[Before-and-after scene images]
******

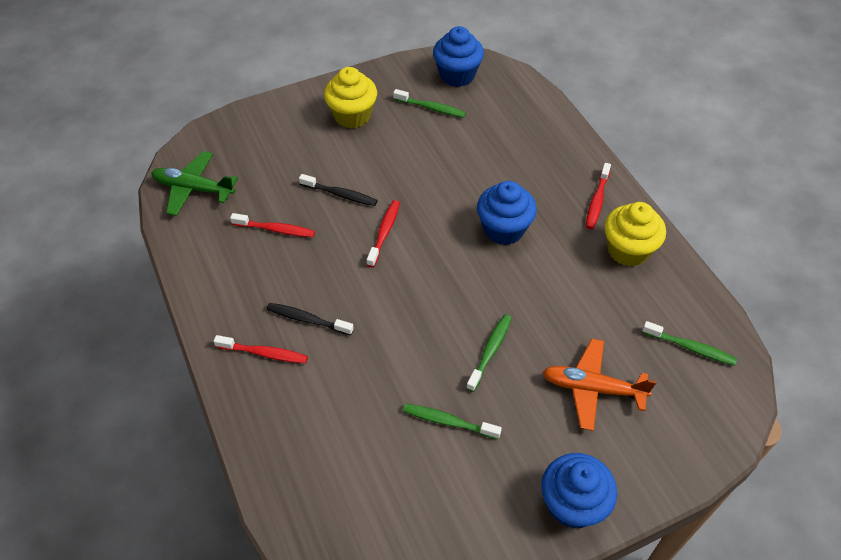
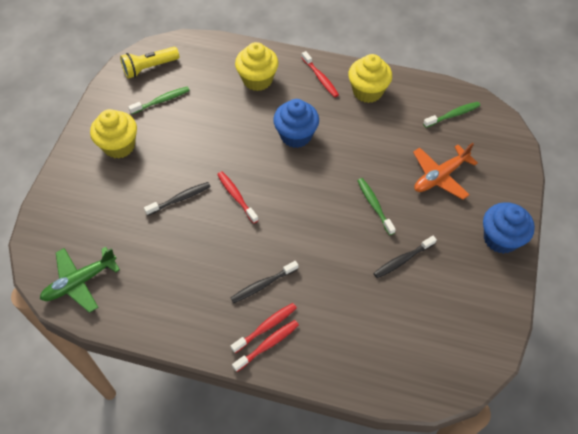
camera: 50 degrees left, 5 degrees up
(276, 229) = (171, 255): red toothbrush -> red toothbrush (268, 345)
(448, 421) = (402, 260): green toothbrush -> black toothbrush
(457, 75) = (149, 68): blue cupcake -> yellow flashlight
(535, 155) = (257, 80): none -> yellow cupcake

******

Report the number of lines in the entries above that include the string "toothbrush". Give nothing but the number.

RESULT OF THIS TASK>
2